#### Information shown:
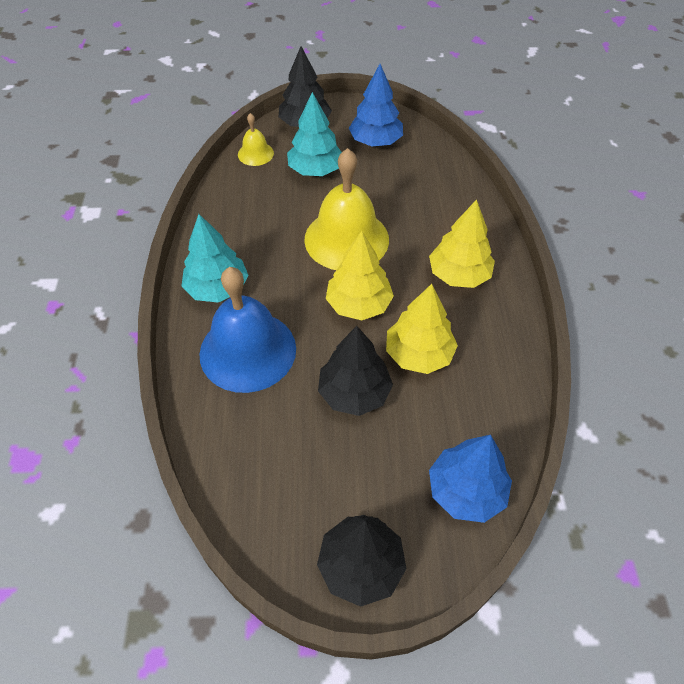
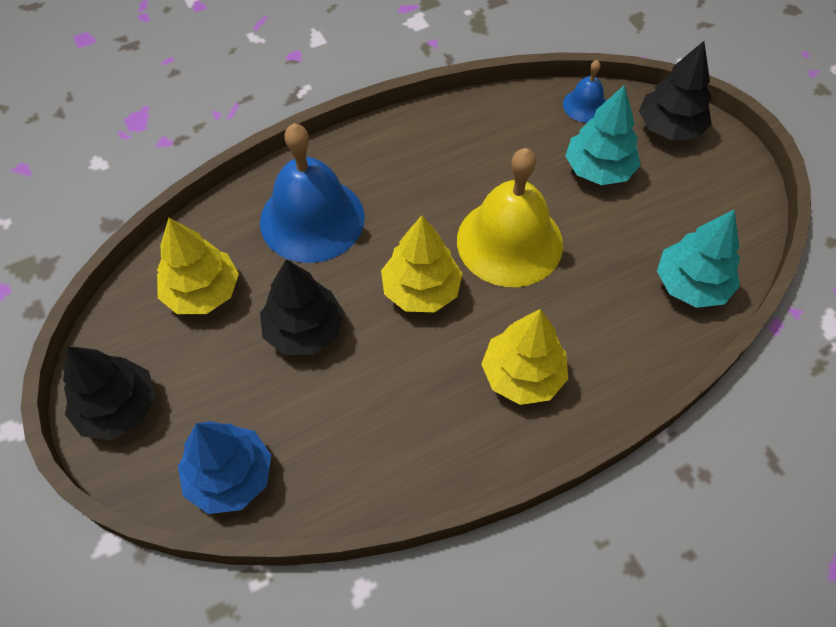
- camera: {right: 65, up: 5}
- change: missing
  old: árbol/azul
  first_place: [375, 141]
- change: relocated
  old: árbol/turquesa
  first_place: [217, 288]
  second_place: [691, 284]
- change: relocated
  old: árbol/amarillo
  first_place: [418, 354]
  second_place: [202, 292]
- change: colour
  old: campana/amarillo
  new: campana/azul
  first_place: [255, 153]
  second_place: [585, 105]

#### Goal of the exercise:
Produce an exact transcription of the lines from the one containing "new: campana/azul" through the end of the records, both included, and no other lines.

#### Written response:
  new: campana/azul
  first_place: [255, 153]
  second_place: [585, 105]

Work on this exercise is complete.